----- RECORDED DATA

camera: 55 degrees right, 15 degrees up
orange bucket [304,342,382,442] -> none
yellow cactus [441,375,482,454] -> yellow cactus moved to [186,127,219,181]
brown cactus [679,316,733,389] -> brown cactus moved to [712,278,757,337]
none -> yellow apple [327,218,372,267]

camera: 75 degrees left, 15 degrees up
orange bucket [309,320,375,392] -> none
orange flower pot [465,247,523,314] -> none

----------
----- RECORDED DATA

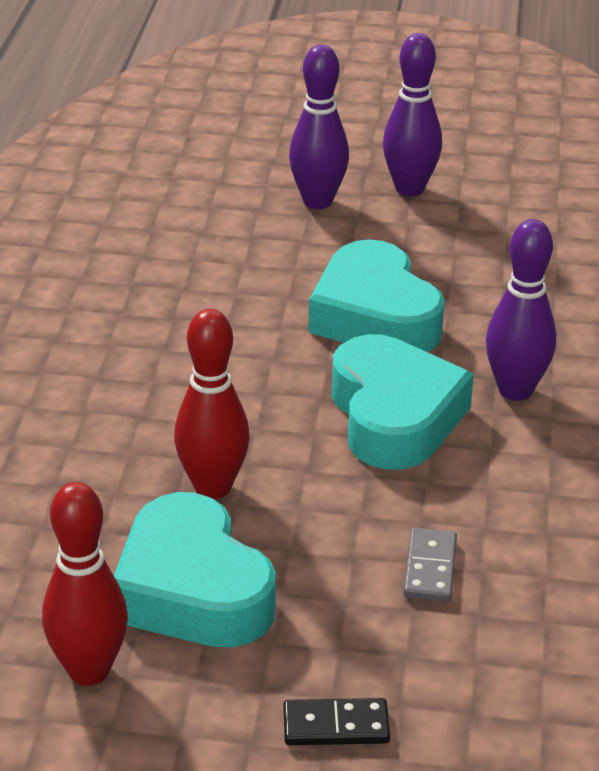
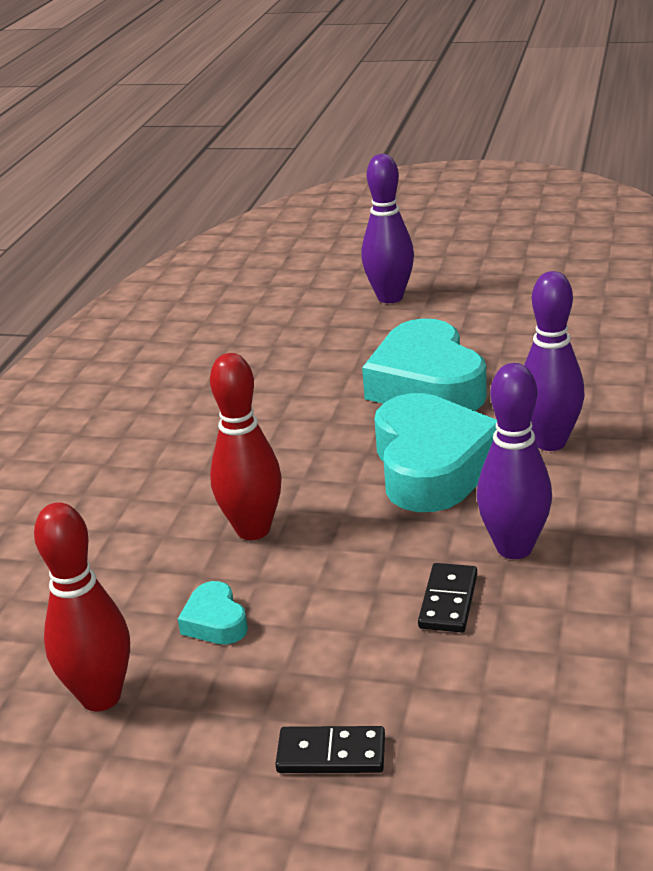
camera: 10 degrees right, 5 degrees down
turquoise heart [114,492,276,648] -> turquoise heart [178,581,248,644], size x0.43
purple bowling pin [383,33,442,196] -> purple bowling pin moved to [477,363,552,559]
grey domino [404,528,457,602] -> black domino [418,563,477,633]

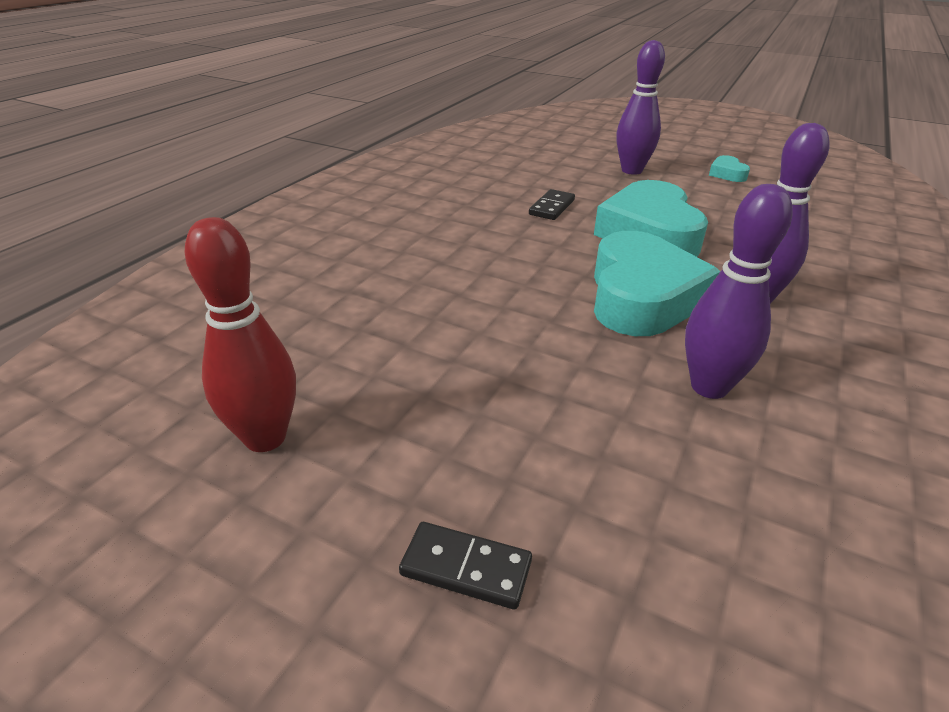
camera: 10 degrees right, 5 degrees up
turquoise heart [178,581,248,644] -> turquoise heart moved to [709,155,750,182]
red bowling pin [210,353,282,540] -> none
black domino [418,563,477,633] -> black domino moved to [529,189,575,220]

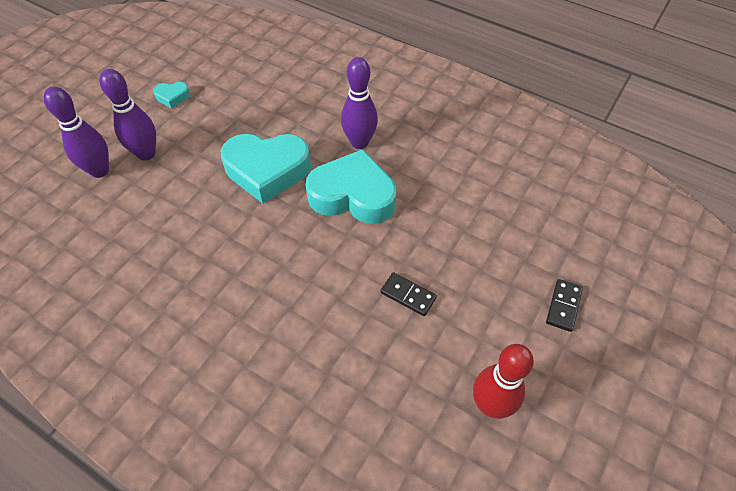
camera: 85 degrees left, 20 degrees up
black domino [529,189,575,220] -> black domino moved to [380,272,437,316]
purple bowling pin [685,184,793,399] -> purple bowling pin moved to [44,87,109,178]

----------

WHAT THE TASK REQUIRES: Taking the records above, print only and exactly the lines from the line with "turquoise heart [114,492,276,648]" to the line with "turquoise heart [178,581,248,644] ->", both kept, and exclude pictures.

FINAL ANSWER:
turquoise heart [114,492,276,648] -> turquoise heart [178,581,248,644], size x0.43
purple bowling pin [383,33,442,196] -> purple bowling pin moved to [477,363,552,559]
grey domino [404,528,457,602] -> black domino [418,563,477,633]

camera: 10 degrees right, 5 degrees up
turquoise heart [178,581,248,644] -> turquoise heart moved to [709,155,750,182]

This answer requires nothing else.